» What the exercise asks: Provide a verbatim copy of the data below.

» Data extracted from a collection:
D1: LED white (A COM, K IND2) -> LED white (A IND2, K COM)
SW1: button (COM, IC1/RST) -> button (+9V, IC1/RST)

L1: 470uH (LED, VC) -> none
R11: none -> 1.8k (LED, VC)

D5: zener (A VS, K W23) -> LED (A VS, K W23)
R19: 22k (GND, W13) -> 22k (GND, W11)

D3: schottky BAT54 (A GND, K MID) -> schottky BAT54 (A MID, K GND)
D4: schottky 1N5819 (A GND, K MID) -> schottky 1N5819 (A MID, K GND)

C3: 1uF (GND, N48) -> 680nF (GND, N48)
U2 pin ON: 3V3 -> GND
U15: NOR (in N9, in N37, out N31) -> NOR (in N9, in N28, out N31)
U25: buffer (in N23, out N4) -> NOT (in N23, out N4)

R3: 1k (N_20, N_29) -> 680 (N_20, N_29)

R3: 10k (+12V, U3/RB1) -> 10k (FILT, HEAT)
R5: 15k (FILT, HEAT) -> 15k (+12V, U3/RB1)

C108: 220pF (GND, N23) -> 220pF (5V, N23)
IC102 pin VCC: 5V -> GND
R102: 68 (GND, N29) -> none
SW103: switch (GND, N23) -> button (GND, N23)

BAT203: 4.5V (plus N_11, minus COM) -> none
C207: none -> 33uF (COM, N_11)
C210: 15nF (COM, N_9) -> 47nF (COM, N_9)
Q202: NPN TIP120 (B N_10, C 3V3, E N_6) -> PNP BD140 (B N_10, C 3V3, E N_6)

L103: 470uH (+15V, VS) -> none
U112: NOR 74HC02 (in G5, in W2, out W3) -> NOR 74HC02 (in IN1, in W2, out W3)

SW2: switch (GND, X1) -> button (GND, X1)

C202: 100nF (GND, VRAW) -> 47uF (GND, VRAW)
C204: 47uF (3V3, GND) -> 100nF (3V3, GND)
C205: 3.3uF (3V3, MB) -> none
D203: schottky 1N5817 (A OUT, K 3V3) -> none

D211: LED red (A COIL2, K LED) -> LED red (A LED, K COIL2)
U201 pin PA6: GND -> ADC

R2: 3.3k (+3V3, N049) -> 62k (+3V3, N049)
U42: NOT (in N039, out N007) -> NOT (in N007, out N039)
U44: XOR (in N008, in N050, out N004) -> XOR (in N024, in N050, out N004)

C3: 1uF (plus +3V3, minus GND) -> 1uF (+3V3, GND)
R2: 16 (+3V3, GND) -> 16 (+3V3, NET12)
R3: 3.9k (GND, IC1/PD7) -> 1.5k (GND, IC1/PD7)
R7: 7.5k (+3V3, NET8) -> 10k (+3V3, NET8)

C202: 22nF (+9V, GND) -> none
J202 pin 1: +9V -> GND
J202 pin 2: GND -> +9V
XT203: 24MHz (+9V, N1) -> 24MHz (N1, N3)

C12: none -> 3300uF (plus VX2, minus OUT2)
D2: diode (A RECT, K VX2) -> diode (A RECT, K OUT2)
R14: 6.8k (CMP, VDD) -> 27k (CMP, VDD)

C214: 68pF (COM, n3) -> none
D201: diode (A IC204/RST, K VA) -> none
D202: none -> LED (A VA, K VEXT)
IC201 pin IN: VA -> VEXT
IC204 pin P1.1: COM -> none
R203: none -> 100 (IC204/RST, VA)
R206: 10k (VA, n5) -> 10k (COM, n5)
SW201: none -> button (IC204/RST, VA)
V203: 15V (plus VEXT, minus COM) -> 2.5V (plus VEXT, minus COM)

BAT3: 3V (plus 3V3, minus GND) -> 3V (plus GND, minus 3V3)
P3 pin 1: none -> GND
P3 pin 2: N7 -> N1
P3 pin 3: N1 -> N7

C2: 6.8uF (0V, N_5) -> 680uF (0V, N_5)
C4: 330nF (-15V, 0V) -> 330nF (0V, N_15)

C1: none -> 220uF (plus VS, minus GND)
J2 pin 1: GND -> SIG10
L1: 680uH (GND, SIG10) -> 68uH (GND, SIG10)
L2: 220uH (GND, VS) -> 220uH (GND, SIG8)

» Result of the task:
D1: LED white (A COM, K IND2) -> LED white (A IND2, K COM)
SW1: button (COM, IC1/RST) -> button (+9V, IC1/RST)

L1: 470uH (LED, VC) -> none
R11: none -> 1.8k (LED, VC)

D5: zener (A VS, K W23) -> LED (A VS, K W23)
R19: 22k (GND, W13) -> 22k (GND, W11)

D3: schottky BAT54 (A GND, K MID) -> schottky BAT54 (A MID, K GND)
D4: schottky 1N5819 (A GND, K MID) -> schottky 1N5819 (A MID, K GND)

C3: 1uF (GND, N48) -> 680nF (GND, N48)
U2 pin ON: 3V3 -> GND
U15: NOR (in N9, in N37, out N31) -> NOR (in N9, in N28, out N31)
U25: buffer (in N23, out N4) -> NOT (in N23, out N4)

R3: 1k (N_20, N_29) -> 680 (N_20, N_29)

R3: 10k (+12V, U3/RB1) -> 10k (FILT, HEAT)
R5: 15k (FILT, HEAT) -> 15k (+12V, U3/RB1)

C108: 220pF (GND, N23) -> 220pF (5V, N23)
IC102 pin VCC: 5V -> GND
R102: 68 (GND, N29) -> none
SW103: switch (GND, N23) -> button (GND, N23)

BAT203: 4.5V (plus N_11, minus COM) -> none
C207: none -> 33uF (COM, N_11)
C210: 15nF (COM, N_9) -> 47nF (COM, N_9)
Q202: NPN TIP120 (B N_10, C 3V3, E N_6) -> PNP BD140 (B N_10, C 3V3, E N_6)

L103: 470uH (+15V, VS) -> none
U112: NOR 74HC02 (in G5, in W2, out W3) -> NOR 74HC02 (in IN1, in W2, out W3)

SW2: switch (GND, X1) -> button (GND, X1)

C202: 100nF (GND, VRAW) -> 47uF (GND, VRAW)
C204: 47uF (3V3, GND) -> 100nF (3V3, GND)
C205: 3.3uF (3V3, MB) -> none
D203: schottky 1N5817 (A OUT, K 3V3) -> none

D211: LED red (A COIL2, K LED) -> LED red (A LED, K COIL2)
U201 pin PA6: GND -> ADC

R2: 3.3k (+3V3, N049) -> 62k (+3V3, N049)
U42: NOT (in N039, out N007) -> NOT (in N007, out N039)
U44: XOR (in N008, in N050, out N004) -> XOR (in N024, in N050, out N004)

C3: 1uF (plus +3V3, minus GND) -> 1uF (+3V3, GND)
R2: 16 (+3V3, GND) -> 16 (+3V3, NET12)
R3: 3.9k (GND, IC1/PD7) -> 1.5k (GND, IC1/PD7)
R7: 7.5k (+3V3, NET8) -> 10k (+3V3, NET8)

C202: 22nF (+9V, GND) -> none
J202 pin 1: +9V -> GND
J202 pin 2: GND -> +9V
XT203: 24MHz (+9V, N1) -> 24MHz (N1, N3)

C12: none -> 3300uF (plus VX2, minus OUT2)
D2: diode (A RECT, K VX2) -> diode (A RECT, K OUT2)
R14: 6.8k (CMP, VDD) -> 27k (CMP, VDD)

C214: 68pF (COM, n3) -> none
D201: diode (A IC204/RST, K VA) -> none
D202: none -> LED (A VA, K VEXT)
IC201 pin IN: VA -> VEXT
IC204 pin P1.1: COM -> none
R203: none -> 100 (IC204/RST, VA)
R206: 10k (VA, n5) -> 10k (COM, n5)
SW201: none -> button (IC204/RST, VA)
V203: 15V (plus VEXT, minus COM) -> 2.5V (plus VEXT, minus COM)

BAT3: 3V (plus 3V3, minus GND) -> 3V (plus GND, minus 3V3)
P3 pin 1: none -> GND
P3 pin 2: N7 -> N1
P3 pin 3: N1 -> N7

C2: 6.8uF (0V, N_5) -> 680uF (0V, N_5)
C4: 330nF (-15V, 0V) -> 330nF (0V, N_15)

C1: none -> 220uF (plus VS, minus GND)
J2 pin 1: GND -> SIG10
L1: 680uH (GND, SIG10) -> 68uH (GND, SIG10)
L2: 220uH (GND, VS) -> 220uH (GND, SIG8)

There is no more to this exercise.